--- Records for this exercise Enclosed Below ---

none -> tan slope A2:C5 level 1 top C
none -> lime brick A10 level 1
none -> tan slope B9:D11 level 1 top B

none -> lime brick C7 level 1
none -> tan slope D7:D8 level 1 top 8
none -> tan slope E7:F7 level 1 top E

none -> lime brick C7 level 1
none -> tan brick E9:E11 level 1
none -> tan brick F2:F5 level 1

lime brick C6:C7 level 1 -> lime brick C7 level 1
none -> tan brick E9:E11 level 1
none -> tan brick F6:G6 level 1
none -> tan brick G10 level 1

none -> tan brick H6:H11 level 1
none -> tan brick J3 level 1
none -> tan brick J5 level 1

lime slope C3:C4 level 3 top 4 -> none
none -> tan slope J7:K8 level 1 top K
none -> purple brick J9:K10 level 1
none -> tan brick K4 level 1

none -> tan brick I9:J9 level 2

--- End of Enclosed Records for this exercise ---
--- Records for this exercise Enclosed Below ---

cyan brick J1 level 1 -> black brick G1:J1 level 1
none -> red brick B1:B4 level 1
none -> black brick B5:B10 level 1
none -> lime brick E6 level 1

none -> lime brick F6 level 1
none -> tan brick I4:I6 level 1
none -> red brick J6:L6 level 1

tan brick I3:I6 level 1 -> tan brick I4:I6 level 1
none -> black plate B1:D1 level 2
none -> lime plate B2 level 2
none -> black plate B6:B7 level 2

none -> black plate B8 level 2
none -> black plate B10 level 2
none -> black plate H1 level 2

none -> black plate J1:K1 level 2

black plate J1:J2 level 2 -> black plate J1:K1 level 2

--- End of Enclosed Records for this exercise ---
--- Records for this exercise Enclosed Below ---

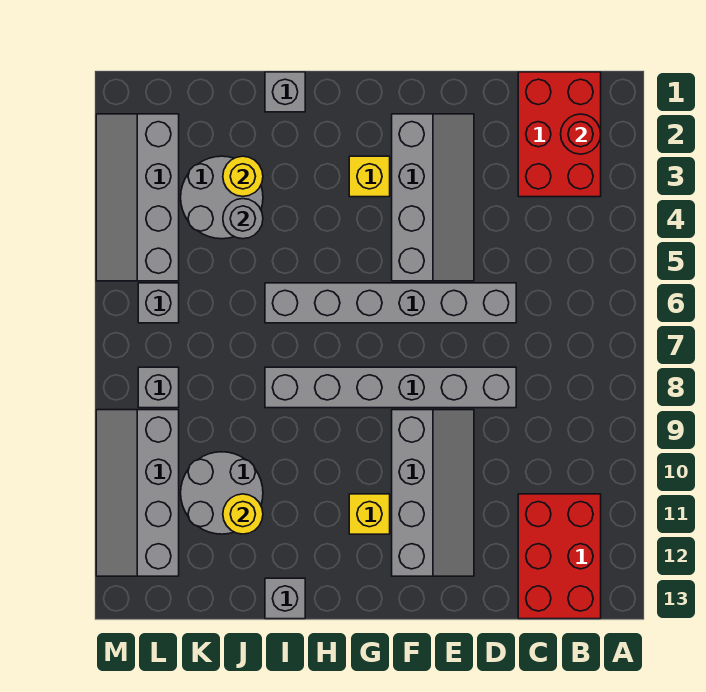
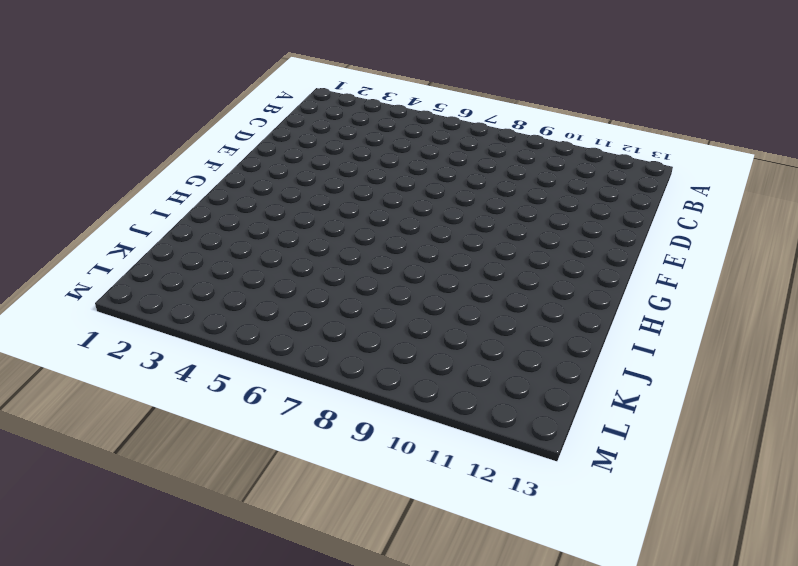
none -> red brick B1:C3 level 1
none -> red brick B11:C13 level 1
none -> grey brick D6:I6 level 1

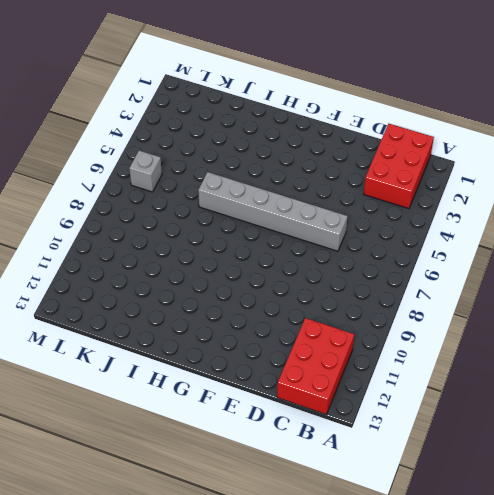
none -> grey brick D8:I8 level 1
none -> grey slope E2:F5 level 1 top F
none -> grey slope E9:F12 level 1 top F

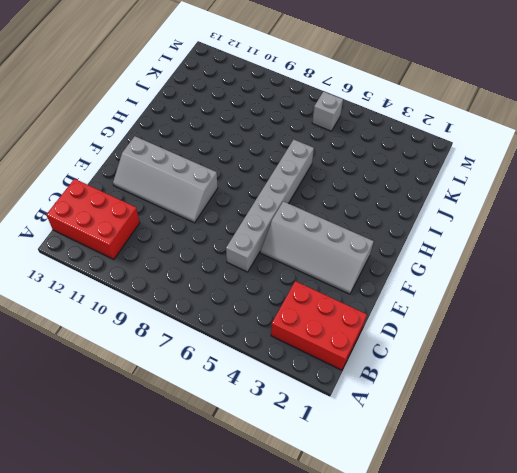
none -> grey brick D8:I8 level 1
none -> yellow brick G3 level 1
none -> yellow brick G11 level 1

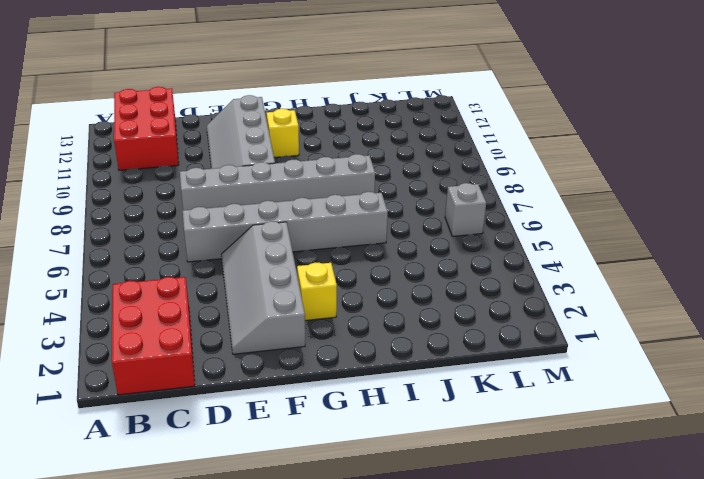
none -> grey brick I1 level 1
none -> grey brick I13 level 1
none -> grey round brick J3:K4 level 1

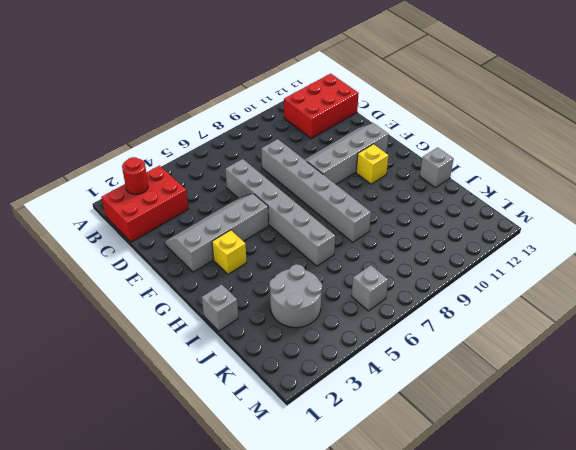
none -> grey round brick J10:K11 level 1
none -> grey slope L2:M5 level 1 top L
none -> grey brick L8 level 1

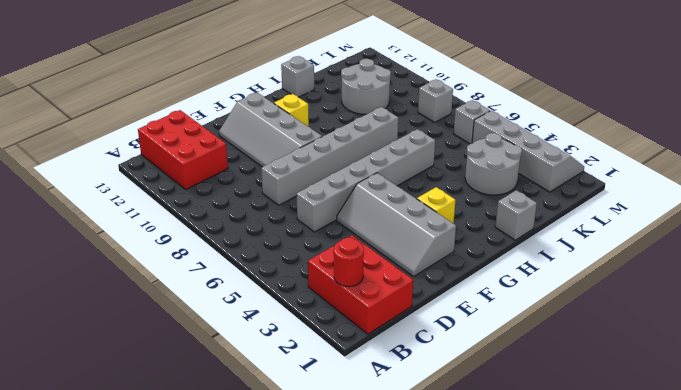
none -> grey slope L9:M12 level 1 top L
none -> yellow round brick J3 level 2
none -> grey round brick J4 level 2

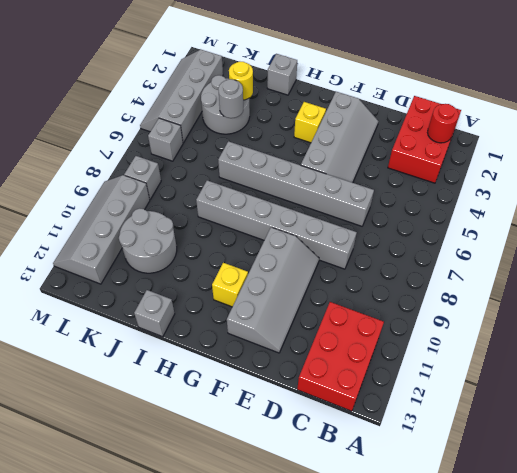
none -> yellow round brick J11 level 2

--- End of Enclosed Records for this exercise ---

§ Assigned task: Search the entries for the word "black", then gather every line that has it.

§ Reply to the task:
cyan brick J1 level 1 -> black brick G1:J1 level 1
none -> black brick B5:B10 level 1
none -> black plate B1:D1 level 2
none -> black plate B6:B7 level 2
none -> black plate B8 level 2
none -> black plate B10 level 2
none -> black plate H1 level 2
none -> black plate J1:K1 level 2
black plate J1:J2 level 2 -> black plate J1:K1 level 2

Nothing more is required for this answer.